__WORK REQUEST__. Transcribe exactly everything in the data below from the line containing "U104: buffer CD4050" down to the line containing "U111: NAND CD4011", both lines included and nothing further.

__INFORMATION SHOWN__.
==============================

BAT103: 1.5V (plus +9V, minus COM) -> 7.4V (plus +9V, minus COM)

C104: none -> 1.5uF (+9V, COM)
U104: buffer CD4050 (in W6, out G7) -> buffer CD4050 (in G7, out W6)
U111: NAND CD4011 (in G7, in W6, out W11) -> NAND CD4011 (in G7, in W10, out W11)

==============================

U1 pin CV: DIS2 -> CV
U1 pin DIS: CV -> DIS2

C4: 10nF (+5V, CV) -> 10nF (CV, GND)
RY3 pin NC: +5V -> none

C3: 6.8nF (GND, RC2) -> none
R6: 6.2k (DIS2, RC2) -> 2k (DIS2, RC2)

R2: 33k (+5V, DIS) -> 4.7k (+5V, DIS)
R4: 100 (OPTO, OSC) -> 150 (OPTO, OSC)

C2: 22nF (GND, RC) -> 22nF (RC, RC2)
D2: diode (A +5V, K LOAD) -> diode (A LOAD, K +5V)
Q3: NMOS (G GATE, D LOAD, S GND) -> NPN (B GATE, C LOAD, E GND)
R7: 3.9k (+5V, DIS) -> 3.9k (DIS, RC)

==============================

__WORKED SOLUTION__.
U104: buffer CD4050 (in W6, out G7) -> buffer CD4050 (in G7, out W6)
U111: NAND CD4011 (in G7, in W6, out W11) -> NAND CD4011 (in G7, in W10, out W11)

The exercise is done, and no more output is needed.